[Stored items from a collection]
========

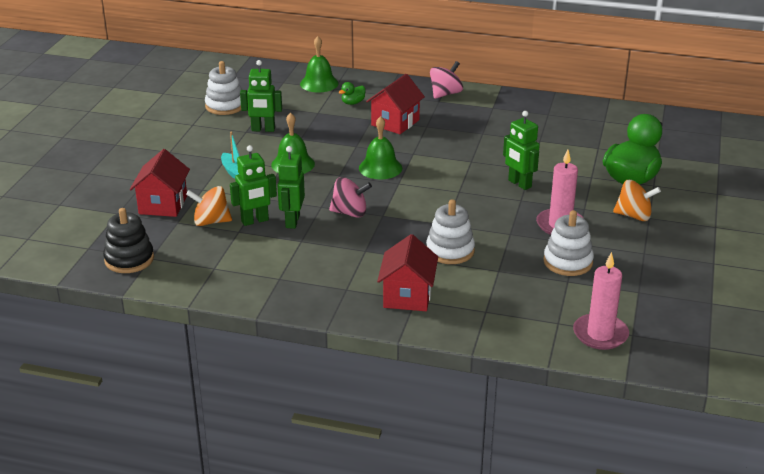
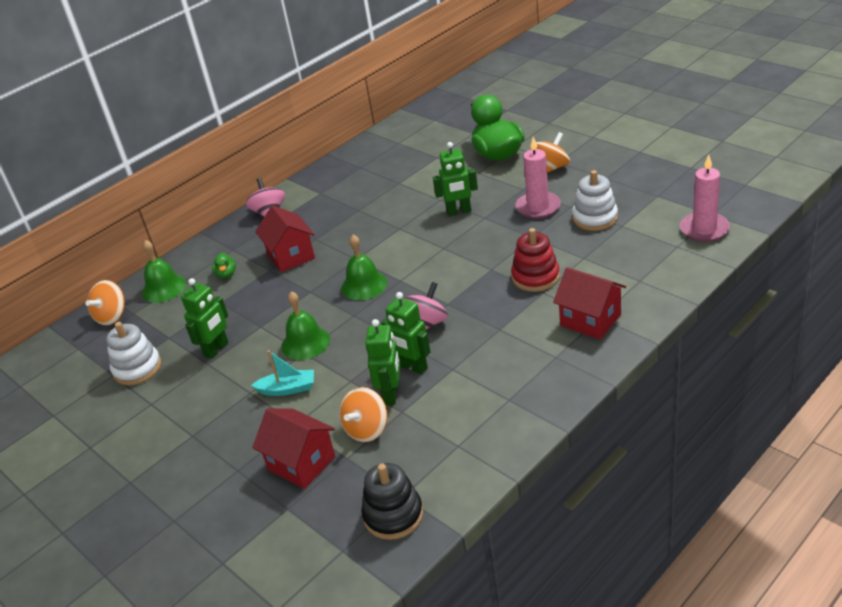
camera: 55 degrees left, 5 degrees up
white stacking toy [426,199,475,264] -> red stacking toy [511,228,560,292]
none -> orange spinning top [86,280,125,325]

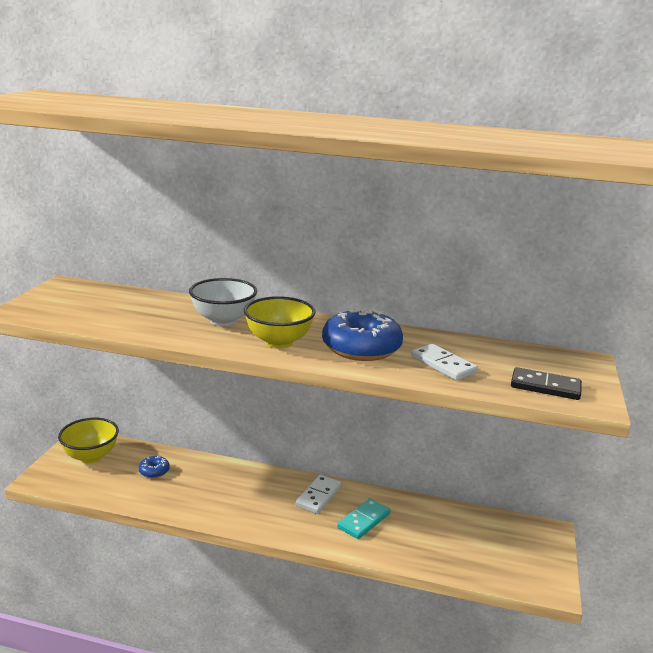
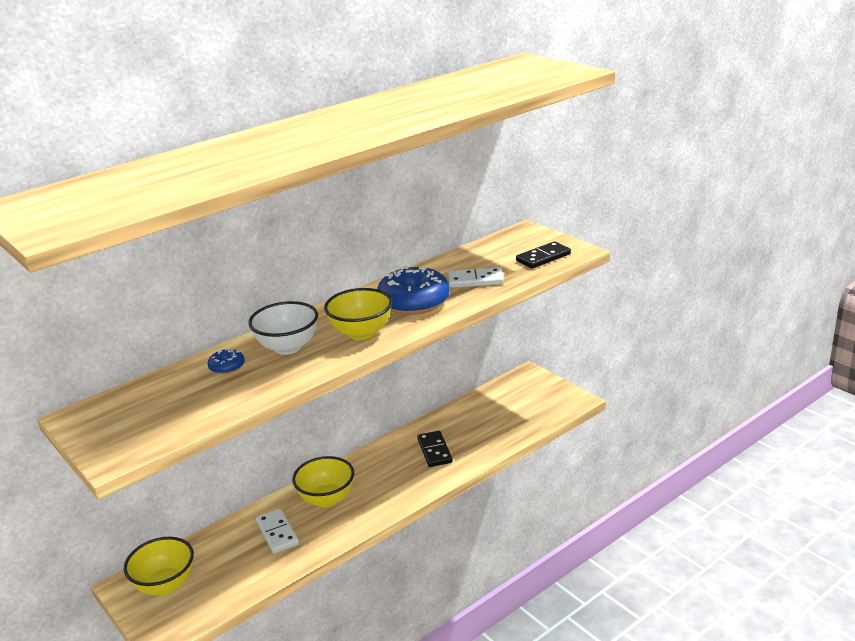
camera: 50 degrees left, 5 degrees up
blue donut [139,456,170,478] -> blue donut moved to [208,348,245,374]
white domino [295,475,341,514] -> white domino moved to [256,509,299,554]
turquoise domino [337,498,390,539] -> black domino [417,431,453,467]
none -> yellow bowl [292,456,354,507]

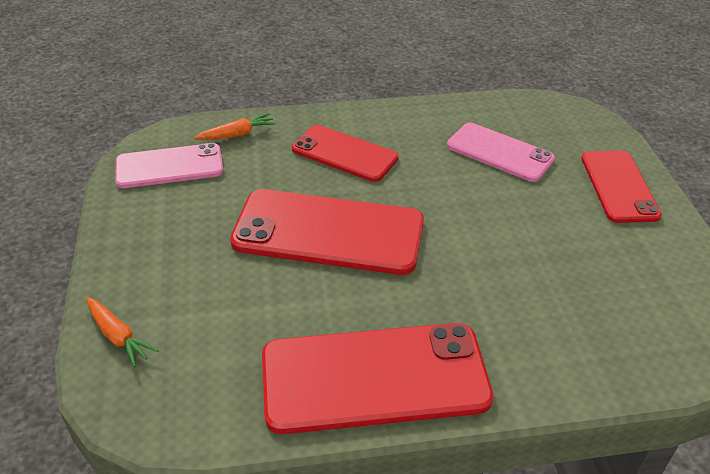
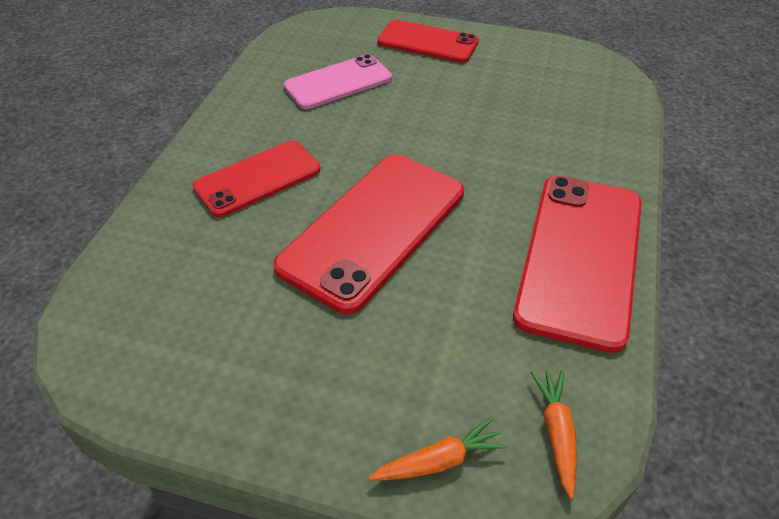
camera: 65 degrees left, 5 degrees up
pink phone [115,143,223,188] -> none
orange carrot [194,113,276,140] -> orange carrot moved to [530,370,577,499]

========

WORK REQUEST:
Scan the entries for lines holding the string "degrees", then copy every one of them.

TASK OUTPUT:
camera: 55 degrees left, 5 degrees up
camera: 50 degrees left, 5 degrees up
camera: 65 degrees left, 5 degrees up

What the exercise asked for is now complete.